[Data entries]
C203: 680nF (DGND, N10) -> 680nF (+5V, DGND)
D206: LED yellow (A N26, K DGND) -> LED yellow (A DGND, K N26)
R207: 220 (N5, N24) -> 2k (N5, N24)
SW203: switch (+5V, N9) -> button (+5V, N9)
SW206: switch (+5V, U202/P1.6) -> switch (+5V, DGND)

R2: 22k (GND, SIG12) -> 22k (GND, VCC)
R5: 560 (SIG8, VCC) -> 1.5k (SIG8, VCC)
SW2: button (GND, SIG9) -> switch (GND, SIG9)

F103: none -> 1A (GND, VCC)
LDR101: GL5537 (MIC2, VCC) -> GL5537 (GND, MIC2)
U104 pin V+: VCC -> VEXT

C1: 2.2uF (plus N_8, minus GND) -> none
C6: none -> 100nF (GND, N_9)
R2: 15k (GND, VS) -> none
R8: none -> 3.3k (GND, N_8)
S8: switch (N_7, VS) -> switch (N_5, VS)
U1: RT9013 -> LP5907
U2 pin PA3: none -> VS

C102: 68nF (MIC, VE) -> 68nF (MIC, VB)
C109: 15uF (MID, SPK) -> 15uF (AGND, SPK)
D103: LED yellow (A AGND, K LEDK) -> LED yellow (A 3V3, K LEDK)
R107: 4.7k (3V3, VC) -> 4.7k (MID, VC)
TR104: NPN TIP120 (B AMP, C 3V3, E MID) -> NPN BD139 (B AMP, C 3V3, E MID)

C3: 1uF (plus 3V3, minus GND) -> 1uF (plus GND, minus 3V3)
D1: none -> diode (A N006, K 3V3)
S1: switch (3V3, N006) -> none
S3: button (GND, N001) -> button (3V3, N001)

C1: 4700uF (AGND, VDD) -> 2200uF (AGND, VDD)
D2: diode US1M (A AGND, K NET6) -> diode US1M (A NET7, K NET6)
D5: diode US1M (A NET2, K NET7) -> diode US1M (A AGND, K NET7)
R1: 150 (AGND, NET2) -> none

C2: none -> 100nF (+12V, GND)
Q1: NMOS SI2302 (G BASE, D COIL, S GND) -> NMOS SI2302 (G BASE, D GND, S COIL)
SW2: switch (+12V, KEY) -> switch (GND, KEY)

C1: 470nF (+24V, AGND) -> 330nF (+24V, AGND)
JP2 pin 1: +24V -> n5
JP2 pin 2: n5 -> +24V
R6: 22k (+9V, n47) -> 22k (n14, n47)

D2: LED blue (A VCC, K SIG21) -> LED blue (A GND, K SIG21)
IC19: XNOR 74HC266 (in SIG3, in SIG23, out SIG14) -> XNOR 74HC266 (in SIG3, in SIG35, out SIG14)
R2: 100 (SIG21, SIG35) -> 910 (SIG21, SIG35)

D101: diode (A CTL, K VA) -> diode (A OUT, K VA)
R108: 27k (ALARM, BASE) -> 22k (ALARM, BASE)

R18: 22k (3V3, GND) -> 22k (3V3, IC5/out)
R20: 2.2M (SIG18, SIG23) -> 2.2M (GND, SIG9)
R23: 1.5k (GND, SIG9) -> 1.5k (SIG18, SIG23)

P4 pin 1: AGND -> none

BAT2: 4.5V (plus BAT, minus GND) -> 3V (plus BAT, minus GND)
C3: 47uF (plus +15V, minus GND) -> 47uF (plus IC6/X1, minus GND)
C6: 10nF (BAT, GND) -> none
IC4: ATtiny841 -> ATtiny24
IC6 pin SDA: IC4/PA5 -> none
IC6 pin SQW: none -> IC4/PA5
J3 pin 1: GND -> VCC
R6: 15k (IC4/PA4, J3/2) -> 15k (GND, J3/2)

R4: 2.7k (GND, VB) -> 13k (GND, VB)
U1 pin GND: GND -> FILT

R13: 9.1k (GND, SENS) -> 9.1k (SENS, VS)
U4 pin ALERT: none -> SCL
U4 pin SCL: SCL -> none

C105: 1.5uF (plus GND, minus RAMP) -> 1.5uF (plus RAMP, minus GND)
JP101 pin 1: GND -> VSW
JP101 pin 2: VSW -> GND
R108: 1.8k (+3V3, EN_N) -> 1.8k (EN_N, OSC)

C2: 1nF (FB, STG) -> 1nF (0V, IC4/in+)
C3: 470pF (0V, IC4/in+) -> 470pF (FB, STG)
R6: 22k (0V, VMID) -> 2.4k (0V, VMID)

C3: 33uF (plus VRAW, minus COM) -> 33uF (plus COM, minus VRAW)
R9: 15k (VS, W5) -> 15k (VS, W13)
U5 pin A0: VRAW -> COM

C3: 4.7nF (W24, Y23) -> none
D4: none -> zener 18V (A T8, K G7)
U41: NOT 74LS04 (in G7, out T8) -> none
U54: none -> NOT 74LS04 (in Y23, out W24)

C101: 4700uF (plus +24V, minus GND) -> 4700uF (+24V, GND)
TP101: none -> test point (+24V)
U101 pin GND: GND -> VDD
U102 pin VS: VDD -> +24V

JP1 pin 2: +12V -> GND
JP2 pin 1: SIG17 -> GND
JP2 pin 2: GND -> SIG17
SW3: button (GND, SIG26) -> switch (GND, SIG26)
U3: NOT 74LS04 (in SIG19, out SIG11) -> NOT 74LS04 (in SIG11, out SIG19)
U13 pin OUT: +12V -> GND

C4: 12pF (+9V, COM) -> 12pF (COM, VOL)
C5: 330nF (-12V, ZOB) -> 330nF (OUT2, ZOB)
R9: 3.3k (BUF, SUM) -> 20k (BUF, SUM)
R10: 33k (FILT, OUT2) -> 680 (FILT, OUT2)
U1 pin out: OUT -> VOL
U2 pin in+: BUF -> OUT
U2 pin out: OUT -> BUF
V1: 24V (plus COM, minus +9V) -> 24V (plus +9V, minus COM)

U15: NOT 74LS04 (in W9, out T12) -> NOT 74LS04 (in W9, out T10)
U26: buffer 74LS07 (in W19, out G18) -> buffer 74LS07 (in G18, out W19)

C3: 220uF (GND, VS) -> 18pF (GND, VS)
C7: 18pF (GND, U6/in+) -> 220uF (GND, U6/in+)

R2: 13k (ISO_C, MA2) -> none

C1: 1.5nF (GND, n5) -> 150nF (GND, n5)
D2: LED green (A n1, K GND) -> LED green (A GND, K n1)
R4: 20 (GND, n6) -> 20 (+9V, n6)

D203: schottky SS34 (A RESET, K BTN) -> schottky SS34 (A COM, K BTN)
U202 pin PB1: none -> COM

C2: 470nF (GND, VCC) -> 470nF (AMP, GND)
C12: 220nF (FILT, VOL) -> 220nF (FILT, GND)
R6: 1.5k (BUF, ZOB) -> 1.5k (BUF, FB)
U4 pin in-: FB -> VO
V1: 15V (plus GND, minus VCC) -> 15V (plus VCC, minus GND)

→ **Task description**
Exactly how many lines in the records above hold the string "DGND"? Reply with that number only.

→ **Result of the exercise**
3